## The data
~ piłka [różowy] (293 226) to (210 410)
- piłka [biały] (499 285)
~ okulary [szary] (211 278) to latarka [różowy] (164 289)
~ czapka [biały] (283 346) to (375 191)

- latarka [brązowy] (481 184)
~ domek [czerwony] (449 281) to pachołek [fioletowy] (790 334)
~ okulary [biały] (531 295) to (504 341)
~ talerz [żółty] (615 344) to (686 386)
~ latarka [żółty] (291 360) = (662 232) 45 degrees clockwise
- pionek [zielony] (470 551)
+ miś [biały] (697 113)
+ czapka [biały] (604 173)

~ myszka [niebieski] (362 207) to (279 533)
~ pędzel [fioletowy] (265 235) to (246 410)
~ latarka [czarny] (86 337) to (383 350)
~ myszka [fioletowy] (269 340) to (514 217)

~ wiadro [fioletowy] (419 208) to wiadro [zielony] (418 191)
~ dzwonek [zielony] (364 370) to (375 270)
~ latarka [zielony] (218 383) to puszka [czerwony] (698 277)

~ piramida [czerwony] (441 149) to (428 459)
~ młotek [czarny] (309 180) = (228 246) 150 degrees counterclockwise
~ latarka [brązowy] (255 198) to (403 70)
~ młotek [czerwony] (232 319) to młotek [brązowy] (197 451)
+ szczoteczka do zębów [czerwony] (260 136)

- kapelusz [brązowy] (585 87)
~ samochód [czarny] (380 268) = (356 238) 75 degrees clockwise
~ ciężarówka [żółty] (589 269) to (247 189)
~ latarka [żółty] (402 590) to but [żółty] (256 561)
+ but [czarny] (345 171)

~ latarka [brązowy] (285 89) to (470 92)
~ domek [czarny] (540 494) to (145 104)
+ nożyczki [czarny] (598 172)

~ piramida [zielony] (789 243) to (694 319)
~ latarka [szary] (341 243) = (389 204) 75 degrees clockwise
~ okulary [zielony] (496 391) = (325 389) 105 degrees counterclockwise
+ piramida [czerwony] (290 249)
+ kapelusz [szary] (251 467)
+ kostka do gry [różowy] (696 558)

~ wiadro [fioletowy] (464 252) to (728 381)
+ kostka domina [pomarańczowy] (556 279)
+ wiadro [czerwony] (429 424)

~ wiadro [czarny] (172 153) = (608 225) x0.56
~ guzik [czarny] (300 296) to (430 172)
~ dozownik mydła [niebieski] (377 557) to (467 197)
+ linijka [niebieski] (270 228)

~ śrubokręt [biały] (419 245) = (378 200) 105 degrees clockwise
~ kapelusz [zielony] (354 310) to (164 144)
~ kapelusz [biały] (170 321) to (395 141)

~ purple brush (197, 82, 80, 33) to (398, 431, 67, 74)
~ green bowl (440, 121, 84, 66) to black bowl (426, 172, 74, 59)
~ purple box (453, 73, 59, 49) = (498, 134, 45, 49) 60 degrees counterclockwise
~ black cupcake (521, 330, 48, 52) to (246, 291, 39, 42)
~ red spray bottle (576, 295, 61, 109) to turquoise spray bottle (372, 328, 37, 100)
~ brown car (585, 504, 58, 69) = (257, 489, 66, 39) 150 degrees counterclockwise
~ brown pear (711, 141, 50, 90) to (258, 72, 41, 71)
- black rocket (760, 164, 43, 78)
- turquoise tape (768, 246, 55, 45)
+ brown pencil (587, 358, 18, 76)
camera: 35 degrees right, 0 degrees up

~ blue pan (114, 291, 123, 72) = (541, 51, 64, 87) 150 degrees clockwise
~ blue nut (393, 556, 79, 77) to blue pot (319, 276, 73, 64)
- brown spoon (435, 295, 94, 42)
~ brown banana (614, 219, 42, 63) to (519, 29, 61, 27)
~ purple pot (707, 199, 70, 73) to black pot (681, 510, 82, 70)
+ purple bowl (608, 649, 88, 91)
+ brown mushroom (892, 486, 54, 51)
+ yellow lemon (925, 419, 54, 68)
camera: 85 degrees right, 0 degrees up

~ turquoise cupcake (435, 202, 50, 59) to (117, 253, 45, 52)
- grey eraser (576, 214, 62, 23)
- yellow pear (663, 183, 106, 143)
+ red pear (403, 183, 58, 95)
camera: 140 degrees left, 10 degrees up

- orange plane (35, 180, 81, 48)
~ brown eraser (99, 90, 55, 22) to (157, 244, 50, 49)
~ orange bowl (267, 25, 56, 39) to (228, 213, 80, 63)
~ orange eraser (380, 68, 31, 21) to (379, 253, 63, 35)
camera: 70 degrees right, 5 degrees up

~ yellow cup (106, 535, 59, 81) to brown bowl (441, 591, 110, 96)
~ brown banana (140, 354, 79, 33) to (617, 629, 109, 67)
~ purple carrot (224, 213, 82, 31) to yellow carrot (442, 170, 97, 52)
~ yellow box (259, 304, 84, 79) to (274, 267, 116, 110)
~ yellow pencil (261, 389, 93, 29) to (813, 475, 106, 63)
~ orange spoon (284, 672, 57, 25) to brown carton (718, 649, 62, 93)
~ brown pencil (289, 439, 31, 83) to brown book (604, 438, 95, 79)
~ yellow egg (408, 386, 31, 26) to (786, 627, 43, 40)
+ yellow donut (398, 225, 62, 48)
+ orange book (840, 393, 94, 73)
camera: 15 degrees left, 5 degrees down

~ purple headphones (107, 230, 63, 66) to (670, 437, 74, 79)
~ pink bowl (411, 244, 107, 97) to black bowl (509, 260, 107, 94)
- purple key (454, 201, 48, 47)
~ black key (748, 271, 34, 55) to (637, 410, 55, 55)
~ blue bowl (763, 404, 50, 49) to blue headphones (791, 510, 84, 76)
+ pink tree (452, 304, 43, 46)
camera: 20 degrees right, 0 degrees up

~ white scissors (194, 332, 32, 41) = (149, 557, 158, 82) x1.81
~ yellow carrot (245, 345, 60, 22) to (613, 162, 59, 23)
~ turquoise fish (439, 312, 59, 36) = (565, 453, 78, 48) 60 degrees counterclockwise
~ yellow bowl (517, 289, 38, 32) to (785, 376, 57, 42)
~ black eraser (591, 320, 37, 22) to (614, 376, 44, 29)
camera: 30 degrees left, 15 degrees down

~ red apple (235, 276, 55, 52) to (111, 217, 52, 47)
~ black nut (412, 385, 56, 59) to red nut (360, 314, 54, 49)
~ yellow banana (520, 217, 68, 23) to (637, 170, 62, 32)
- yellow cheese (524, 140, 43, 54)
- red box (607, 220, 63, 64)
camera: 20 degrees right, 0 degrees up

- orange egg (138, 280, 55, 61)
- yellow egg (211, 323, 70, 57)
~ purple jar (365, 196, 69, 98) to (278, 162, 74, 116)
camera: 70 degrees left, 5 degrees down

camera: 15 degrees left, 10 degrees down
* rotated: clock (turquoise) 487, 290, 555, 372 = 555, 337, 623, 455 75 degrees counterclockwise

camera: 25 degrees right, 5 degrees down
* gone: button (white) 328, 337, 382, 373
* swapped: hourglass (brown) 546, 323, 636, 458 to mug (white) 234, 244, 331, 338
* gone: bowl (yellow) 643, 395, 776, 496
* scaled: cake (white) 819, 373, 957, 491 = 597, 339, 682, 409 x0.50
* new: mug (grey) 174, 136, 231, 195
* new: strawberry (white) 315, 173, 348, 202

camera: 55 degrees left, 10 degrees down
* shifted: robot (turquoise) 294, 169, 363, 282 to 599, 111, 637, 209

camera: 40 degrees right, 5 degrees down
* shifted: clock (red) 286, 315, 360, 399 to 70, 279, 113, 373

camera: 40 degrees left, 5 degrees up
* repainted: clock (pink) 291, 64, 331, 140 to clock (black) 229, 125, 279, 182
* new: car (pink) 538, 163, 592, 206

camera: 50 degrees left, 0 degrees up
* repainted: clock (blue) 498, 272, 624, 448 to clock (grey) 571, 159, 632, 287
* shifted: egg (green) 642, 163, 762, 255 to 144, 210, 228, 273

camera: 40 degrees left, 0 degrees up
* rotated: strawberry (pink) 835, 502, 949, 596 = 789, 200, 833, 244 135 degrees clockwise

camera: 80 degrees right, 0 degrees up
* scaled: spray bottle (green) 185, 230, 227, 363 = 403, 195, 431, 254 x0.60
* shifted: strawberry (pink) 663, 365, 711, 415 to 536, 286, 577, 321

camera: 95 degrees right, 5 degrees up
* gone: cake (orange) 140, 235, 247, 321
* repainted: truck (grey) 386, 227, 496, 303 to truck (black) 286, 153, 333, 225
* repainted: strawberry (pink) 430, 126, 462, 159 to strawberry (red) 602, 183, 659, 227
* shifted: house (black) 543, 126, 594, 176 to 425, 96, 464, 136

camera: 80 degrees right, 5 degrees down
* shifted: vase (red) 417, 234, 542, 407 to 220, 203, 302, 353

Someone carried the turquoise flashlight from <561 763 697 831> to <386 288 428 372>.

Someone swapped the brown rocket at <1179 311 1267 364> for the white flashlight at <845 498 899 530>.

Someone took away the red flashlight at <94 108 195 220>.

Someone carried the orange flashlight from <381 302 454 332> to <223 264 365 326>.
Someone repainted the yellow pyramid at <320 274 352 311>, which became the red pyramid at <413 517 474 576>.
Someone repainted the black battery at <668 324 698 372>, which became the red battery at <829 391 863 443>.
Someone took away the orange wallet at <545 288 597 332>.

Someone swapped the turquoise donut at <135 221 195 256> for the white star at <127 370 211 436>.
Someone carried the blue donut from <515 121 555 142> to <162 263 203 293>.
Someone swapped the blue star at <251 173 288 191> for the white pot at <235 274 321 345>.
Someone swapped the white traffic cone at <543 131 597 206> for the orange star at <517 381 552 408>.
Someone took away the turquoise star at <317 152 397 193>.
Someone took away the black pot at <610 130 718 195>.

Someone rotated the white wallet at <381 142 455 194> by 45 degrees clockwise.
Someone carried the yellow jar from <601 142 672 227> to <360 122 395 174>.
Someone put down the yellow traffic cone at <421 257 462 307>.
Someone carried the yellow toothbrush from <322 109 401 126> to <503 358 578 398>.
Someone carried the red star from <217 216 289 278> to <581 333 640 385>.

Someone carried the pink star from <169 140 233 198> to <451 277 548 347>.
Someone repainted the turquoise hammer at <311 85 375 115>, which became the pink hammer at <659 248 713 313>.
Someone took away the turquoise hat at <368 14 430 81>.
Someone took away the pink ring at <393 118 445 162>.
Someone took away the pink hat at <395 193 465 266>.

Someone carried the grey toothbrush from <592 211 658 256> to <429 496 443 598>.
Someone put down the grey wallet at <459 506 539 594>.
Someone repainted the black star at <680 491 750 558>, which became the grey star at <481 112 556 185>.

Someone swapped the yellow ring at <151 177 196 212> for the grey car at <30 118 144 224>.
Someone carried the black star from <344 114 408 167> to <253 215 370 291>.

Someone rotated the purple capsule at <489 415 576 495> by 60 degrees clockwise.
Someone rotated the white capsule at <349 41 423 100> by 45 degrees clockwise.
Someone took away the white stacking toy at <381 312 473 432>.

## Exercise instructions
Each line above that carries the string "piłka" has to be returned.

## Result for this task
~ piłka [różowy] (293 226) to (210 410)
- piłka [biały] (499 285)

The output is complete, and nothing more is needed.